Segment Start: Data extract

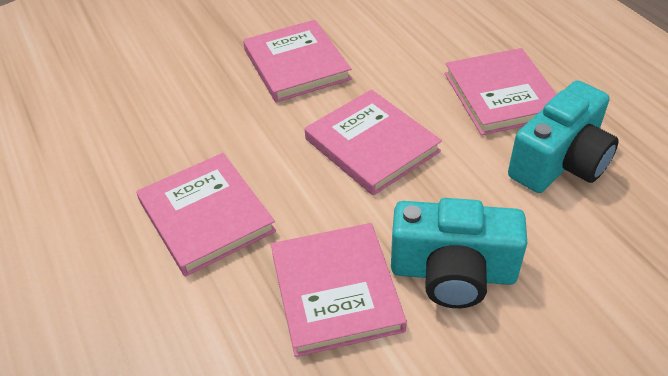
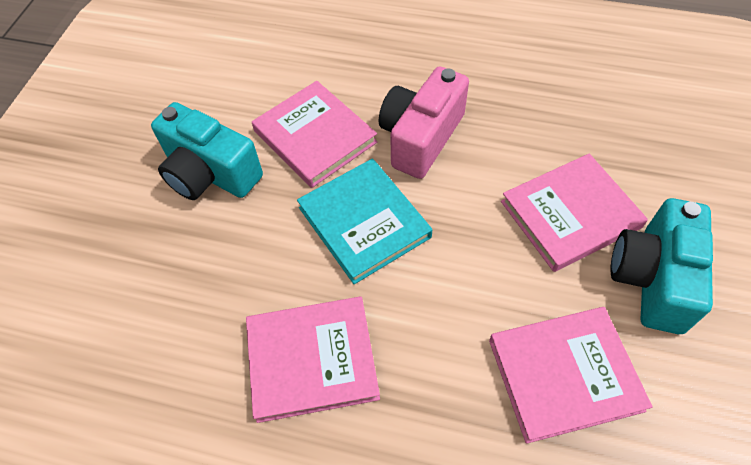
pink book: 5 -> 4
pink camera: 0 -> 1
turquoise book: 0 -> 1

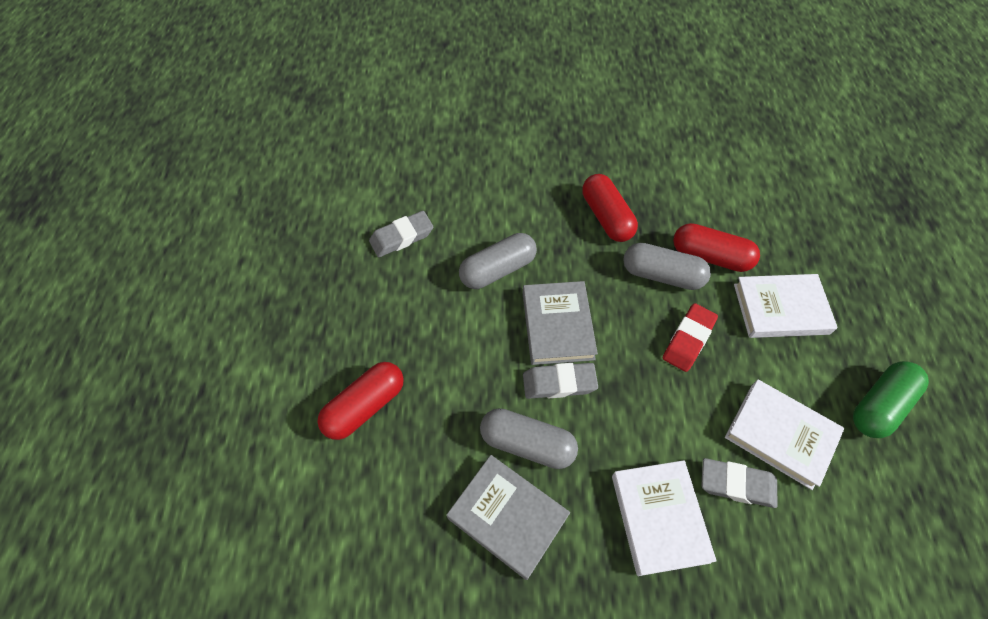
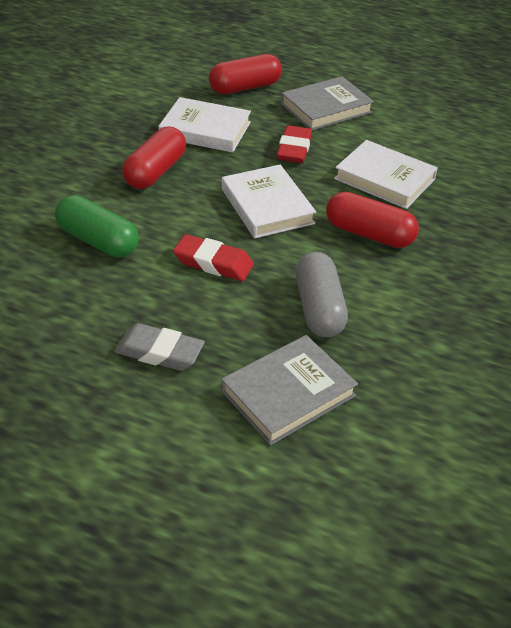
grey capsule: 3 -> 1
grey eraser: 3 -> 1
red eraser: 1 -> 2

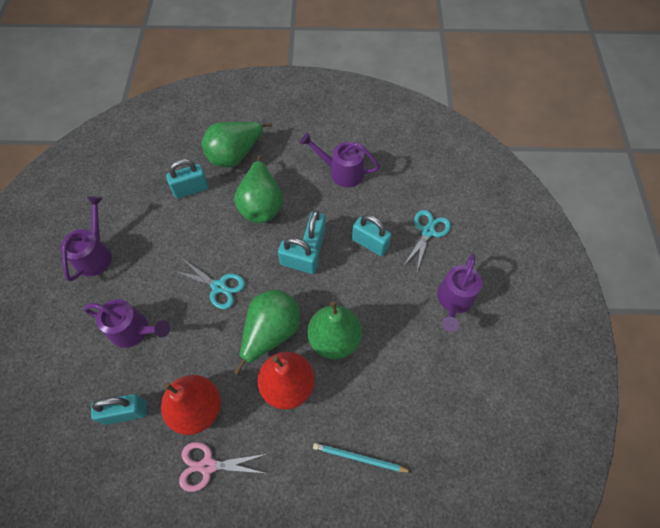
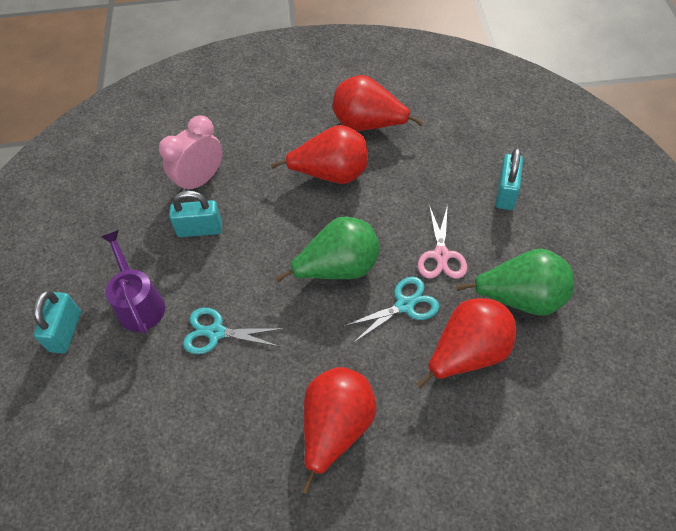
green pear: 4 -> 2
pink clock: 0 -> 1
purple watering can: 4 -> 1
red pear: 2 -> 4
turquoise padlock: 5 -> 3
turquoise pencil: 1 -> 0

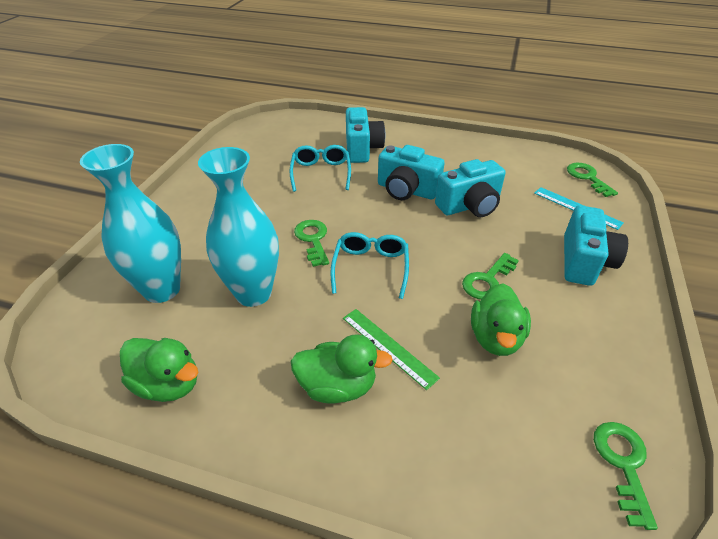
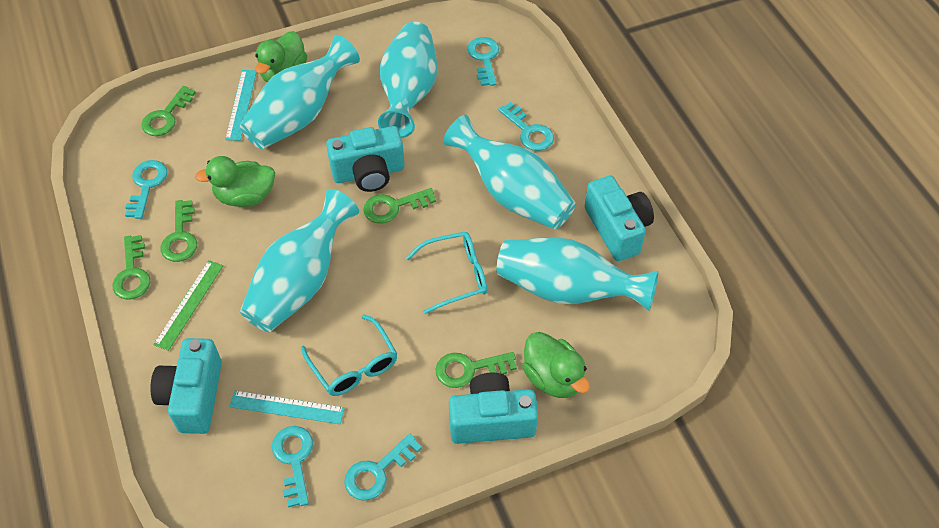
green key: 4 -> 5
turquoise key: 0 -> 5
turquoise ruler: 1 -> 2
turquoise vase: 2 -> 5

Segment End: Data extract
Segment Start: Data extract

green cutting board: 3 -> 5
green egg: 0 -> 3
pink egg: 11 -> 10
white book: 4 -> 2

Segment End: Data extract

Go to the line above that contains "red eraser: 1 -> 2" and reproduce everything exactly from there through the line that contains "turquoise vase: 2 -> 5", leaving out the pictures.

red eraser: 1 -> 2

green pear: 4 -> 2
pink clock: 0 -> 1
purple watering can: 4 -> 1
red pear: 2 -> 4
turquoise padlock: 5 -> 3
turquoise pencil: 1 -> 0

green key: 4 -> 5
turquoise key: 0 -> 5
turquoise ruler: 1 -> 2
turquoise vase: 2 -> 5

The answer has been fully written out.